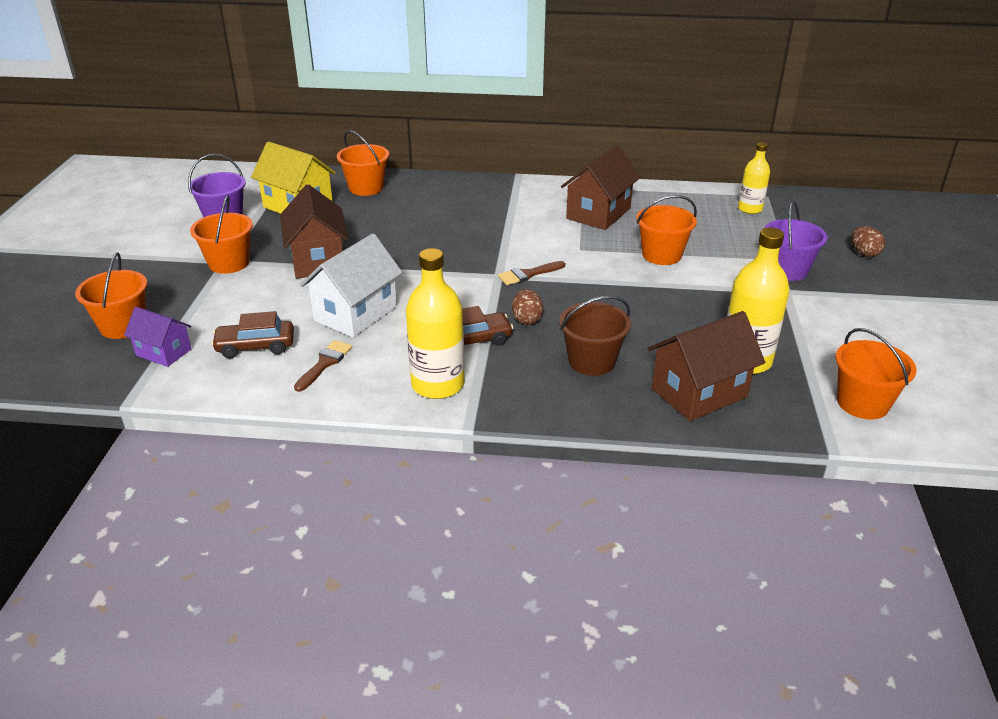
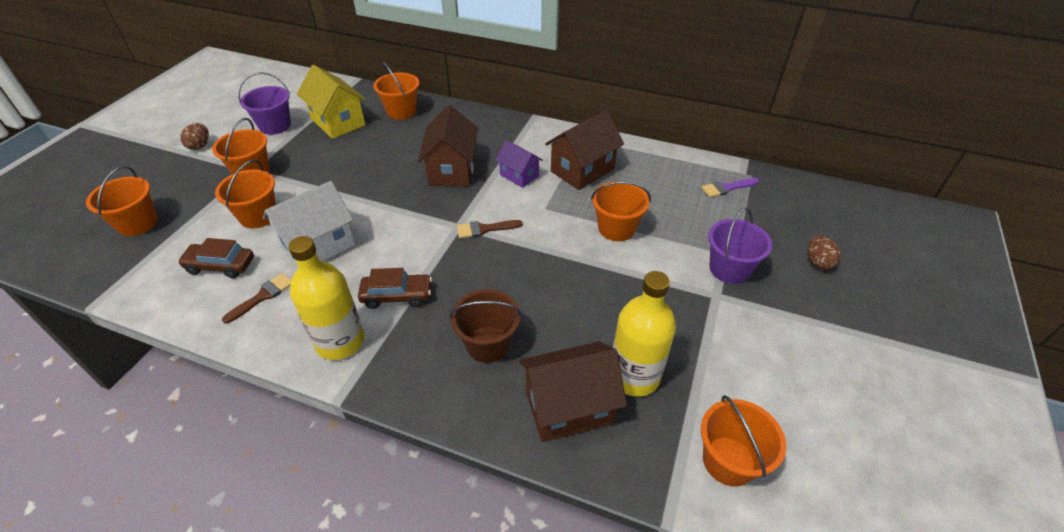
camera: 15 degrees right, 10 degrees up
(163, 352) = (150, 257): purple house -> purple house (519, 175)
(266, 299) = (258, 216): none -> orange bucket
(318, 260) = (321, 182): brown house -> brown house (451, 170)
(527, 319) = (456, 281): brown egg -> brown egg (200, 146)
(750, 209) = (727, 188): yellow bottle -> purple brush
==
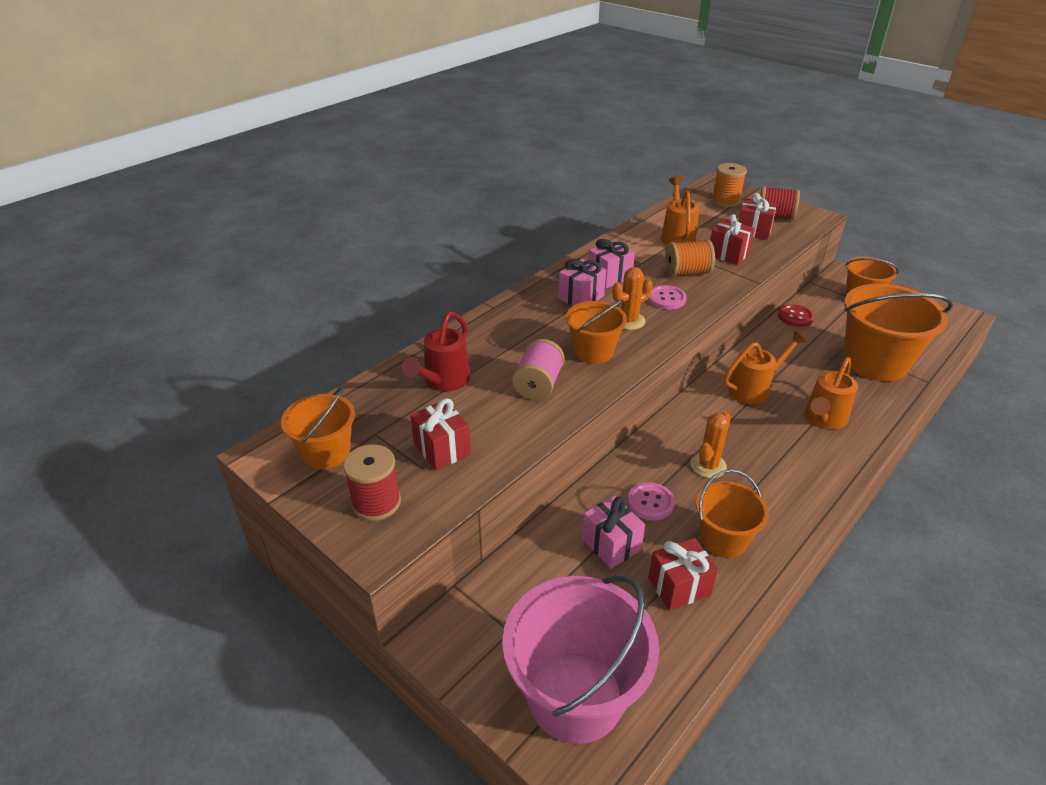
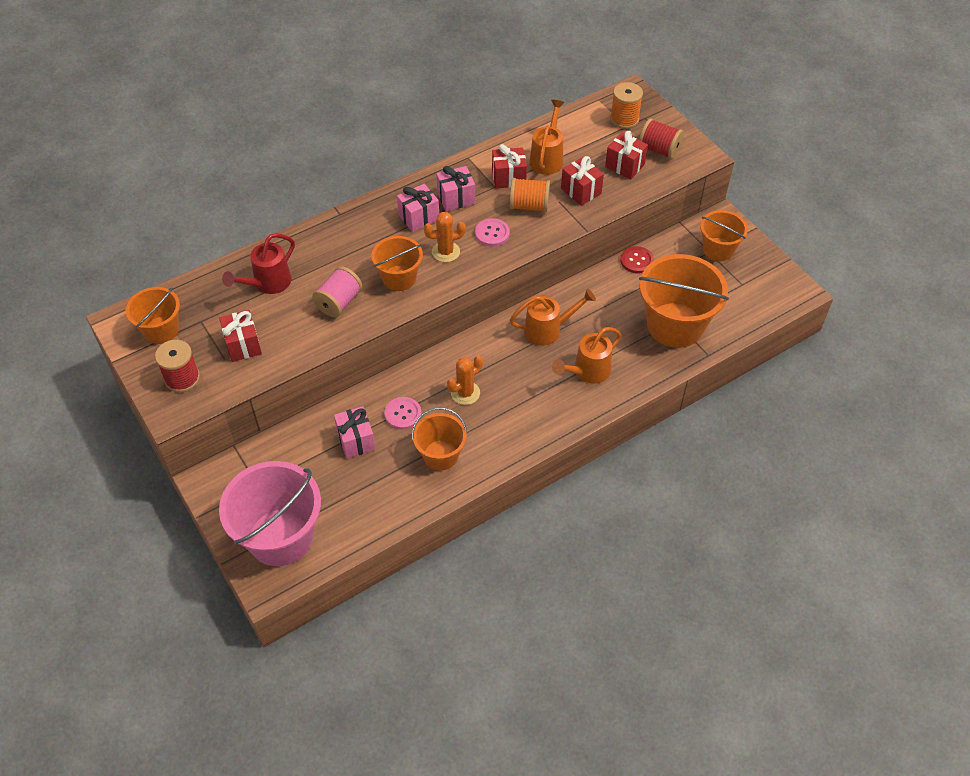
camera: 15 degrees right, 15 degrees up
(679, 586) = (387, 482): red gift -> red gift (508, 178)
* * *
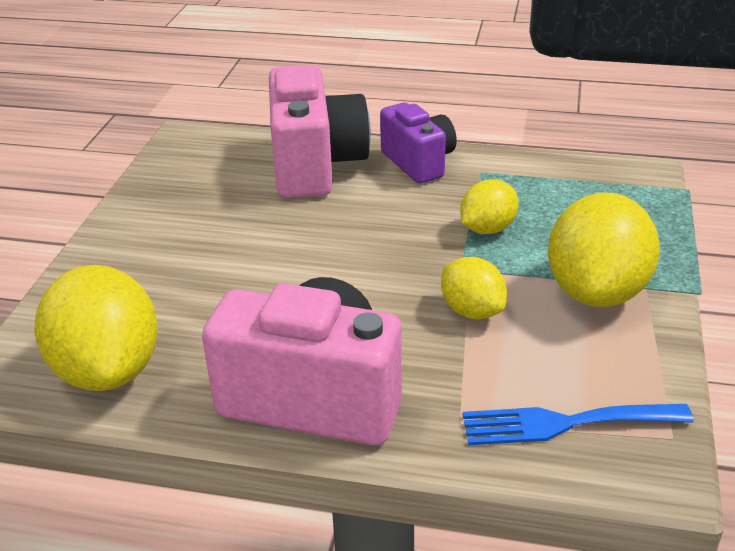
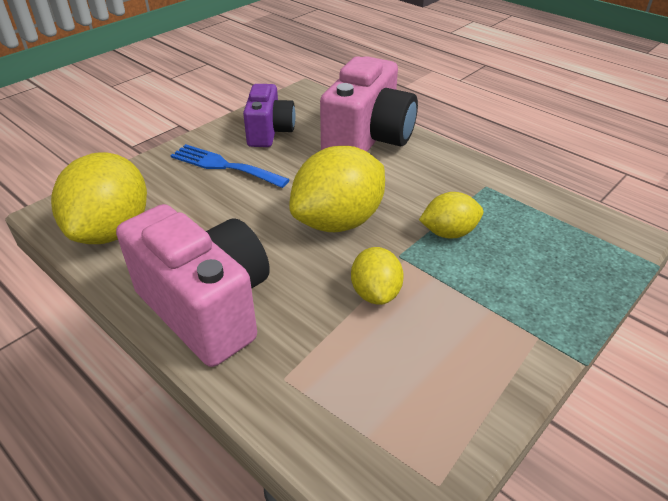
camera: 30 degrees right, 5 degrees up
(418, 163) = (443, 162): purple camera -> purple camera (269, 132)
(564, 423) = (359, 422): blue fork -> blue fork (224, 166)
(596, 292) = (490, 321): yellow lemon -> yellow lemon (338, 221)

### [Exercise requirements]
Would you quote everything above from the line containing "camera: 15 degrees right, 10 degrees up" down to the line containing "(750, 209) = (727, 188): yellow"? Include both of those lines and nothing else.

### [Exercise answer]
camera: 15 degrees right, 10 degrees up
(163, 352) = (150, 257): purple house -> purple house (519, 175)
(266, 299) = (258, 216): none -> orange bucket
(318, 260) = (321, 182): brown house -> brown house (451, 170)
(527, 319) = (456, 281): brown egg -> brown egg (200, 146)
(750, 209) = (727, 188): yellow bottle -> purple brush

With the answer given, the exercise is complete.